## Your task
Would you give again, exactly, the lines running from the line with "(422, 289) = (195, 317): brown" to the end of the data below, both included?

## Data excerpts
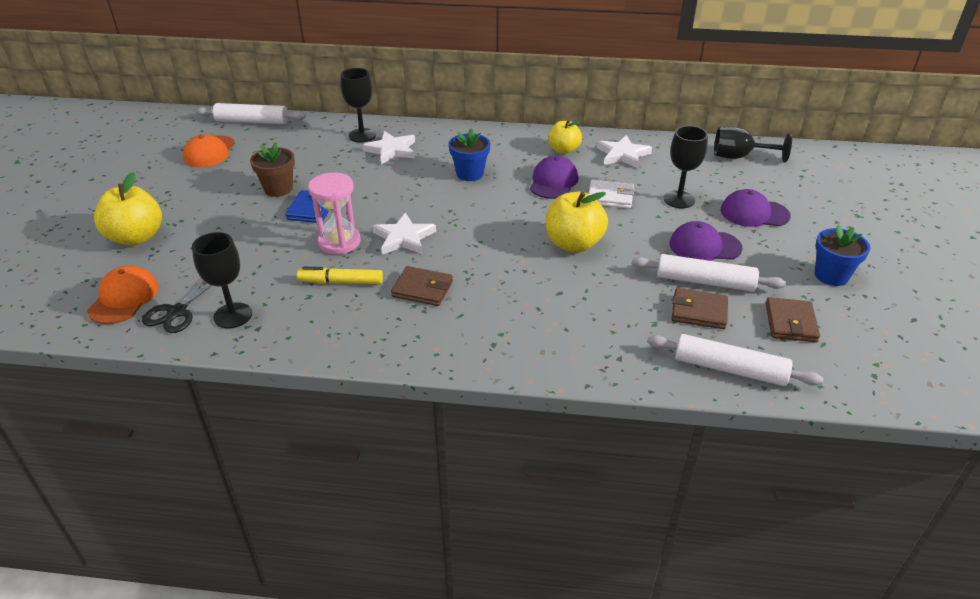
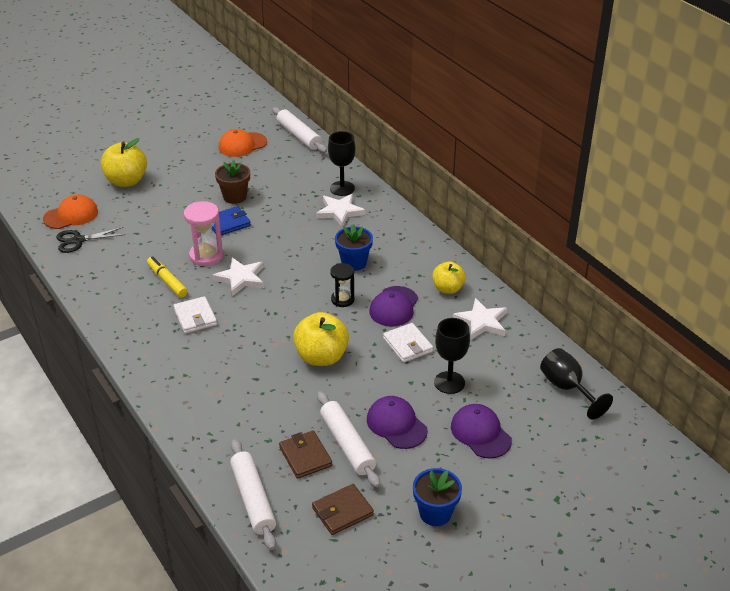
camera: 50 degrees right, 0 degrees up
(233, 315) = (95, 261): black goblet -> none
(422, 289) = (195, 317): brown wallet -> white wallet
(511, 200) = (342, 299): none -> black hourglass
(553, 182) = (394, 307): purple cap -> purple cap turned 135 degrees clockwise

## Answer
(422, 289) = (195, 317): brown wallet -> white wallet
(511, 200) = (342, 299): none -> black hourglass
(553, 182) = (394, 307): purple cap -> purple cap turned 135 degrees clockwise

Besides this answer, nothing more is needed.